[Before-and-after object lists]
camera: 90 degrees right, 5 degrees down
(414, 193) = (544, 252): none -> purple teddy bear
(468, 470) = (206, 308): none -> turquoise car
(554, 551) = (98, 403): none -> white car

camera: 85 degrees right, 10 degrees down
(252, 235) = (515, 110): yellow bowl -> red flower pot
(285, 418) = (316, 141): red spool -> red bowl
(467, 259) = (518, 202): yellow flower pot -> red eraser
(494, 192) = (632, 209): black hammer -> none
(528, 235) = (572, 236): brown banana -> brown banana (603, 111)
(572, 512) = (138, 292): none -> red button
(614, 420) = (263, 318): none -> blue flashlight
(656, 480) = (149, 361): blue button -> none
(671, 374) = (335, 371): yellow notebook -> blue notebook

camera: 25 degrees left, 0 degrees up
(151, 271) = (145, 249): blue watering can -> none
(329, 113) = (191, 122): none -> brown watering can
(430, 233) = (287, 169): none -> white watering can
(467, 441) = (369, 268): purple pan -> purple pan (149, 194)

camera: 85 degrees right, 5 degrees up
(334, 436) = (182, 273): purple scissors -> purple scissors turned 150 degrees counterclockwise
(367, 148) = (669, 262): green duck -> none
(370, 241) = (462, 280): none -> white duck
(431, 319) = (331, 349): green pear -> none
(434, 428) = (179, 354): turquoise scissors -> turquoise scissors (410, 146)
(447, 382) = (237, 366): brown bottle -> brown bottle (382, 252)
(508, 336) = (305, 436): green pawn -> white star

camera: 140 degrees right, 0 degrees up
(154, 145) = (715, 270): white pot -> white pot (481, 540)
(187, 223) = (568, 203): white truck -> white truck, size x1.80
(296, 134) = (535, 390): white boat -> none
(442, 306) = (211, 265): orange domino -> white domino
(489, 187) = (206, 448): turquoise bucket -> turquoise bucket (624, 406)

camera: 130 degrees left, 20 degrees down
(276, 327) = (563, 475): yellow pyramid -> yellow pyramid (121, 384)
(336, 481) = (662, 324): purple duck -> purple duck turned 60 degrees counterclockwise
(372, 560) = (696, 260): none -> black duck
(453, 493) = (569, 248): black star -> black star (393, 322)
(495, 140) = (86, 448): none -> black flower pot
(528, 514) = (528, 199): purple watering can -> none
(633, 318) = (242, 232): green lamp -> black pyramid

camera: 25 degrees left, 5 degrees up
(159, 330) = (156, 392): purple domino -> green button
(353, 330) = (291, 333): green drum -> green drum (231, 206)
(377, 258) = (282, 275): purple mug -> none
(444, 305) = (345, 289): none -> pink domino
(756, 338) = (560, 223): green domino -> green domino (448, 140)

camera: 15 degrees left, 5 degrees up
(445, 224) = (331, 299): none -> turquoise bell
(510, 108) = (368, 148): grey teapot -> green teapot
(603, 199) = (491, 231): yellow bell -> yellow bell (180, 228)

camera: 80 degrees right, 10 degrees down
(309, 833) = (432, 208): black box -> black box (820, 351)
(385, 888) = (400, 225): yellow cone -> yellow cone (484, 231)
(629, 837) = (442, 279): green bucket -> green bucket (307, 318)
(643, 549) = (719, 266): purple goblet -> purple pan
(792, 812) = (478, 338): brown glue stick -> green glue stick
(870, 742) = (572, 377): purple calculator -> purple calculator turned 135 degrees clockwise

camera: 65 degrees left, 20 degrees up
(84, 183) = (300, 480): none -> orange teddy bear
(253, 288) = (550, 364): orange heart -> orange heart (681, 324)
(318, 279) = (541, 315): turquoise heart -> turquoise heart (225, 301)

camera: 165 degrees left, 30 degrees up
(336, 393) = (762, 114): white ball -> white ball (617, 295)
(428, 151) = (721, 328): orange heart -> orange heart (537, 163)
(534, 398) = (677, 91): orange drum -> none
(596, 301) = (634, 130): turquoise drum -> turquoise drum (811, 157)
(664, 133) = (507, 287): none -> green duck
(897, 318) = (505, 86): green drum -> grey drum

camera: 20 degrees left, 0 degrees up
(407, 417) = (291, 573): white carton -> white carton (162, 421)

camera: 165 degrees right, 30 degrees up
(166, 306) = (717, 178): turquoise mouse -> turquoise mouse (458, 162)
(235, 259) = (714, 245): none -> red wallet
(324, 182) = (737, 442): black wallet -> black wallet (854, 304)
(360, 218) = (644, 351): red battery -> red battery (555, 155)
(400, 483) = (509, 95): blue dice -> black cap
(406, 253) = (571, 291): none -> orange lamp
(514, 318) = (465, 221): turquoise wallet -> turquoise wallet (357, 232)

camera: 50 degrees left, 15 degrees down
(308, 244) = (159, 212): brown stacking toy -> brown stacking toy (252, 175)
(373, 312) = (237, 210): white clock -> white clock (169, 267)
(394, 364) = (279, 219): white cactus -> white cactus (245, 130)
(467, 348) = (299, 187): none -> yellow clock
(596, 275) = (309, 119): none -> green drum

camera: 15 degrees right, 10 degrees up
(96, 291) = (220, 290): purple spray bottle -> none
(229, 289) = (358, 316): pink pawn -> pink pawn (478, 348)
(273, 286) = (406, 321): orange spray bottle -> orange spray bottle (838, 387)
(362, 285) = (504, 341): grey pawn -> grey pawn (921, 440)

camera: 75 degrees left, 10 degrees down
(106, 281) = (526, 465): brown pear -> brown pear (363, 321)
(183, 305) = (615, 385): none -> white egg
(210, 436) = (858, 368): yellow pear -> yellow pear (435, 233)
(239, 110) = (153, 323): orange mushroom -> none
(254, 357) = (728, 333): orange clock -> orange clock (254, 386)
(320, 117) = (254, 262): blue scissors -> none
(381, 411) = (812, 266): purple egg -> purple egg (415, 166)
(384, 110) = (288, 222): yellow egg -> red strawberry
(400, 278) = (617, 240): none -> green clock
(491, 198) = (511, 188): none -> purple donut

Task brief: Starting at the first line of the data above, retype each line exactly until you reach the line containing "(453, 493) = (569, 248): black", and include that line too.

Answer to this exercise:
camera: 90 degrees right, 5 degrees down
(414, 193) = (544, 252): none -> purple teddy bear
(468, 470) = (206, 308): none -> turquoise car
(554, 551) = (98, 403): none -> white car

camera: 85 degrees right, 10 degrees down
(252, 235) = (515, 110): yellow bowl -> red flower pot
(285, 418) = (316, 141): red spool -> red bowl
(467, 259) = (518, 202): yellow flower pot -> red eraser
(494, 192) = (632, 209): black hammer -> none
(528, 235) = (572, 236): brown banana -> brown banana (603, 111)
(572, 512) = (138, 292): none -> red button
(614, 420) = (263, 318): none -> blue flashlight
(656, 480) = (149, 361): blue button -> none
(671, 374) = (335, 371): yellow notebook -> blue notebook

camera: 25 degrees left, 0 degrees up
(151, 271) = (145, 249): blue watering can -> none
(329, 113) = (191, 122): none -> brown watering can
(430, 233) = (287, 169): none -> white watering can
(467, 441) = (369, 268): purple pan -> purple pan (149, 194)

camera: 85 degrees right, 5 degrees up
(334, 436) = (182, 273): purple scissors -> purple scissors turned 150 degrees counterclockwise
(367, 148) = (669, 262): green duck -> none
(370, 241) = (462, 280): none -> white duck
(431, 319) = (331, 349): green pear -> none
(434, 428) = (179, 354): turquoise scissors -> turquoise scissors (410, 146)
(447, 382) = (237, 366): brown bottle -> brown bottle (382, 252)
(508, 336) = (305, 436): green pawn -> white star

camera: 140 degrees right, 0 degrees up
(154, 145) = (715, 270): white pot -> white pot (481, 540)
(187, 223) = (568, 203): white truck -> white truck, size x1.80
(296, 134) = (535, 390): white boat -> none
(442, 306) = (211, 265): orange domino -> white domino
(489, 187) = (206, 448): turquoise bucket -> turquoise bucket (624, 406)

camera: 130 degrees left, 20 degrees down
(276, 327) = (563, 475): yellow pyramid -> yellow pyramid (121, 384)
(336, 481) = (662, 324): purple duck -> purple duck turned 60 degrees counterclockwise
(372, 560) = (696, 260): none -> black duck
(453, 493) = (569, 248): black star -> black star (393, 322)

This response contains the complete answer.